Scene image comparisons
++++++
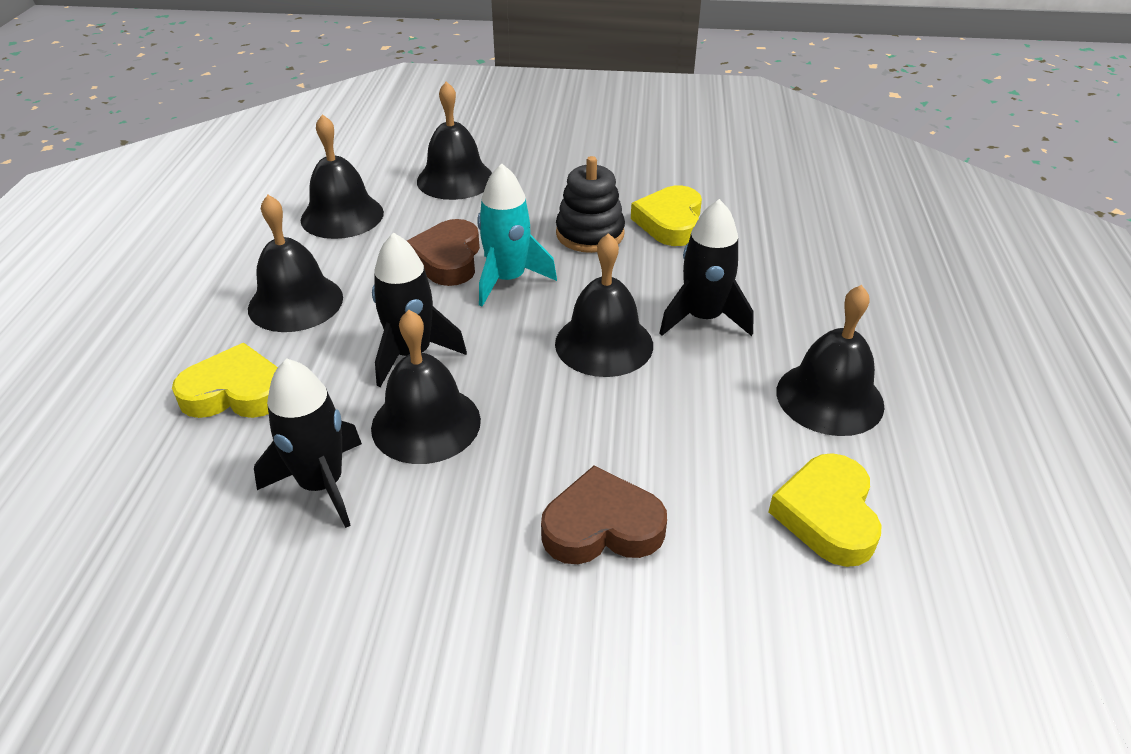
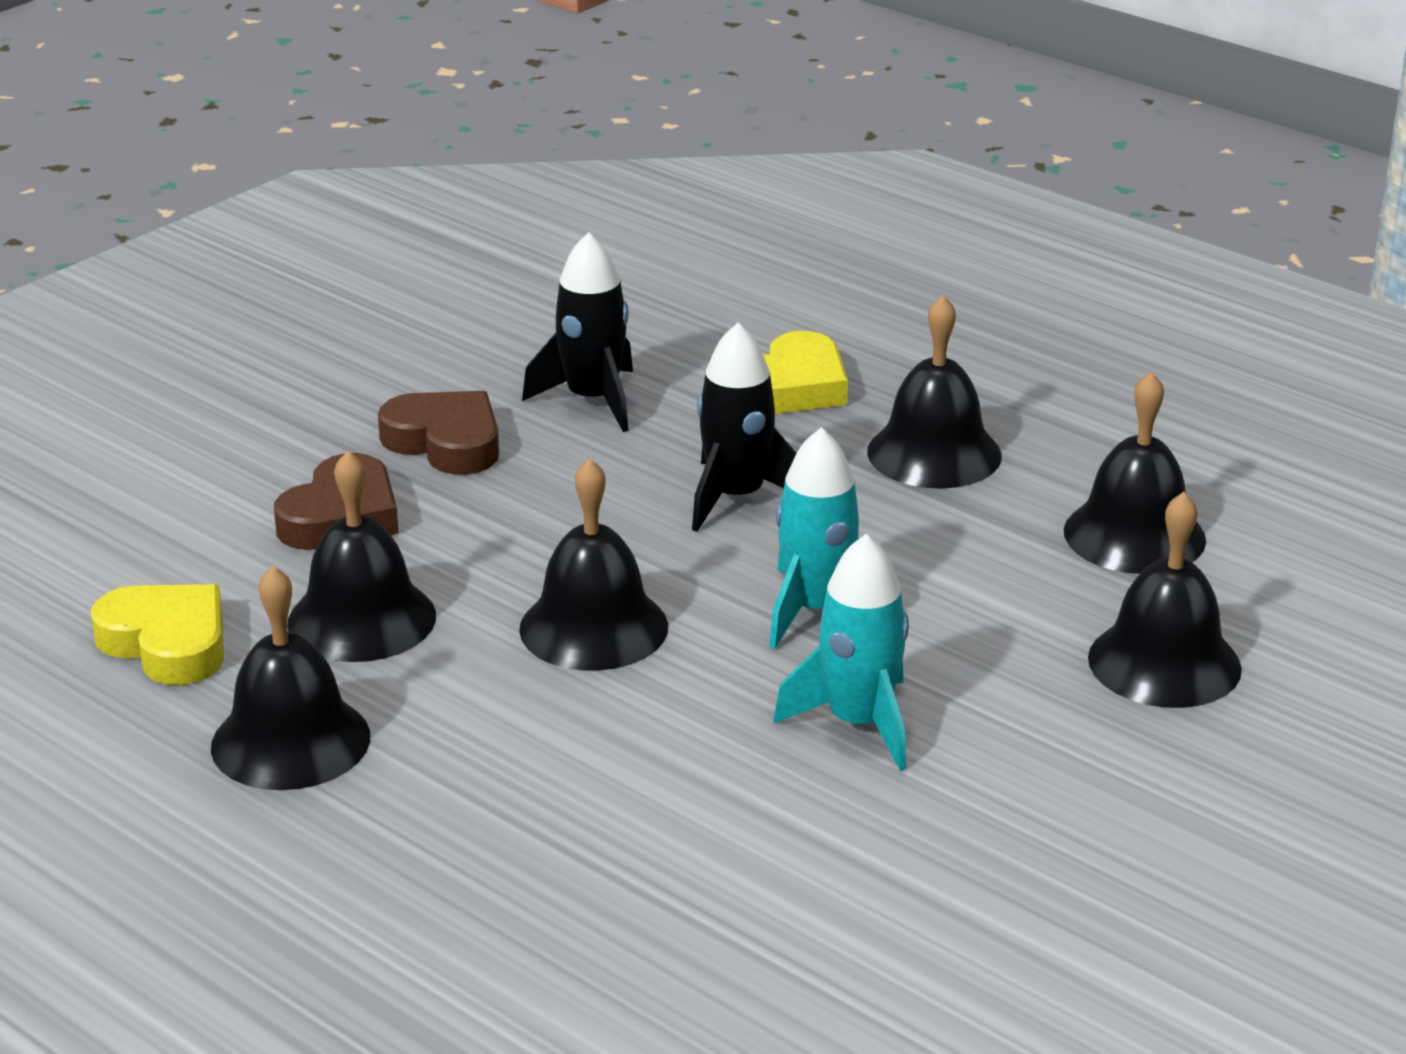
camera: 125 degrees right, 10 degrees down
(426, 423) = (607, 472): black bell -> black bell (361, 619)
(447, 259) = (921, 581): brown heart -> brown heart (445, 442)
(590, 234) = (858, 723): black stacking toy -> turquoise rocket
(670, 222) = (809, 816): yellow heart -> none
(703, 318) = (546, 725): black rocket -> none

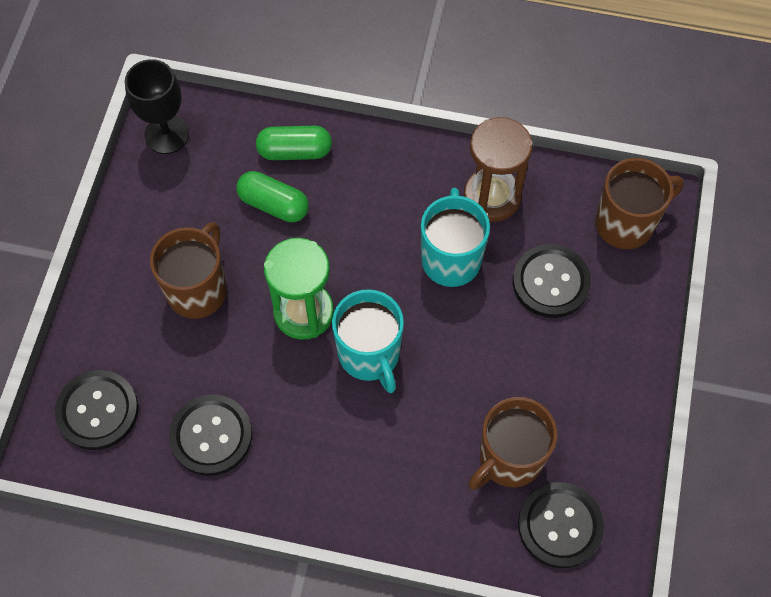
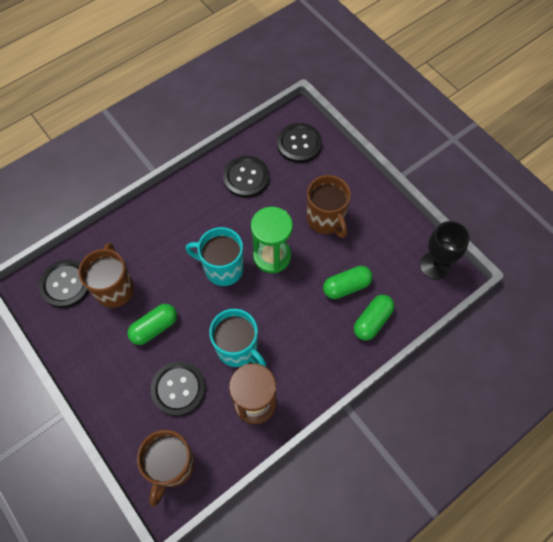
camera: 130 degrees right, 0 degrees up
(511, 367) = (154, 328): none -> green capsule

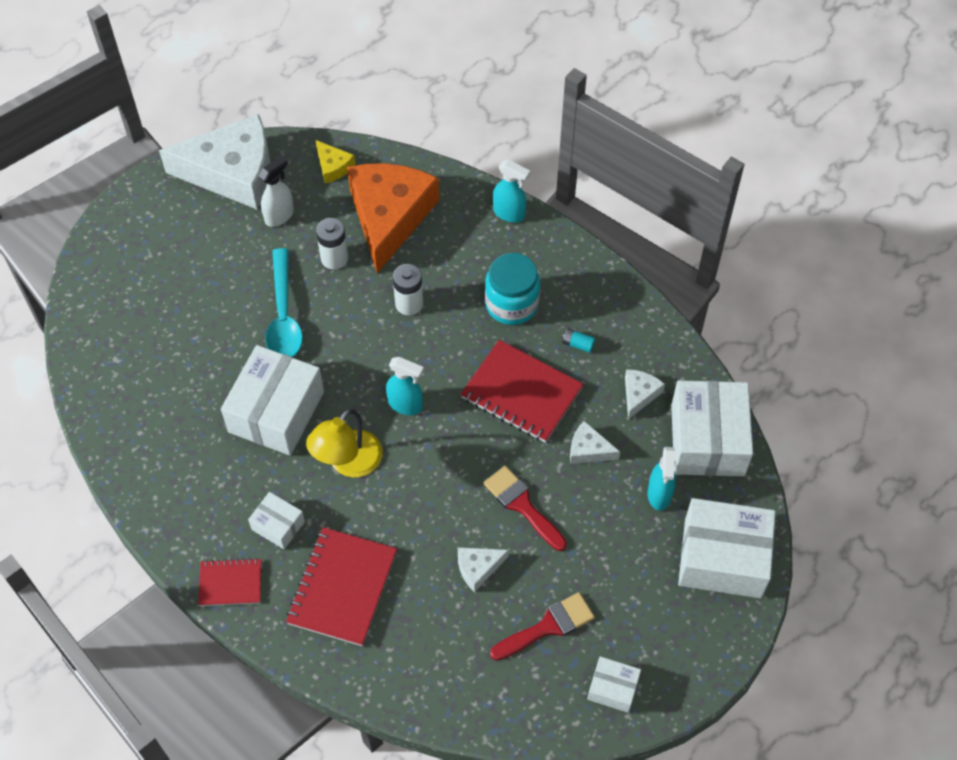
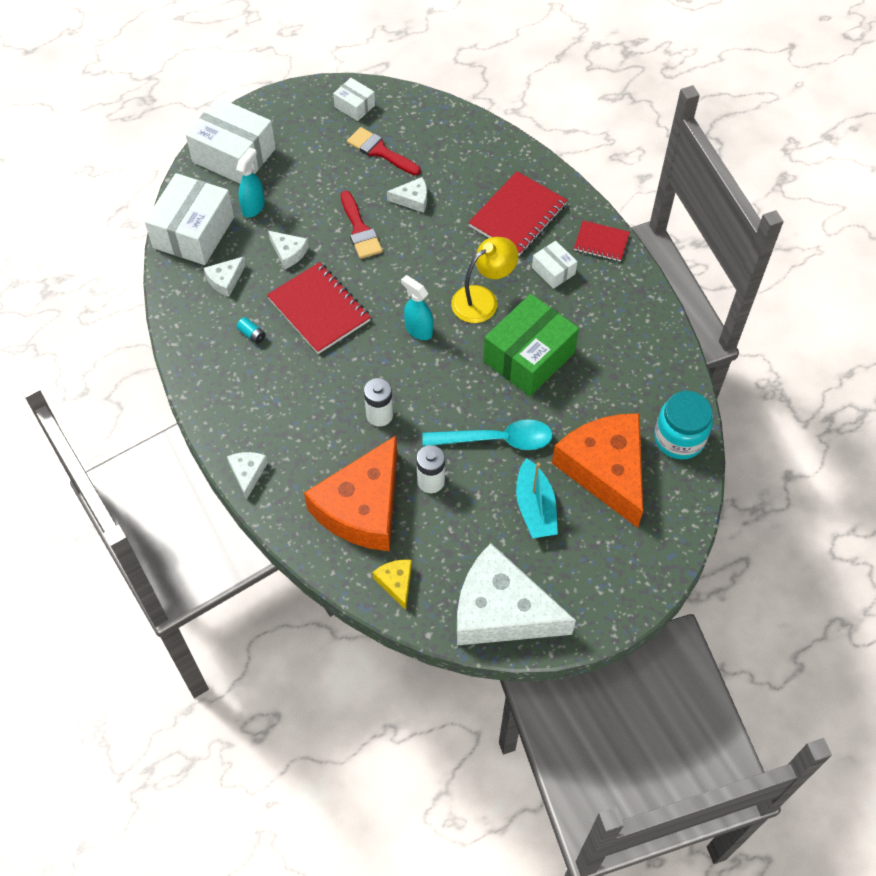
camera: 160 degrees left, 0 degrees up
(166, 319) = (605, 470): none -> orange cheese
(227, 264) = (535, 507): none -> turquoise boat
(276, 412) = (529, 357): white box -> green box
(279, 216) = (468, 544): white spray bottle -> none
(283, 315) = (496, 440): turquoise spoon -> turquoise spoon turned 75 degrees clockwise
(509, 213) = (247, 473): turquoise spray bottle -> white cheese
(511, 304) = (289, 386): turquoise jar -> turquoise jar (679, 438)
(548, 626) = (380, 151): red brush -> red brush turned 45 degrees clockwise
++++++
→ **WHAT TO PRODUCE**
From the data above, show each line that contains "turquoise".

→ **SOLUTION**
(590, 234) = (858, 723): black stacking toy -> turquoise rocket
(227, 264) = (535, 507): none -> turquoise boat
(283, 315) = (496, 440): turquoise spoon -> turquoise spoon turned 75 degrees clockwise
(509, 213) = (247, 473): turquoise spray bottle -> white cheese
(511, 304) = (289, 386): turquoise jar -> turquoise jar (679, 438)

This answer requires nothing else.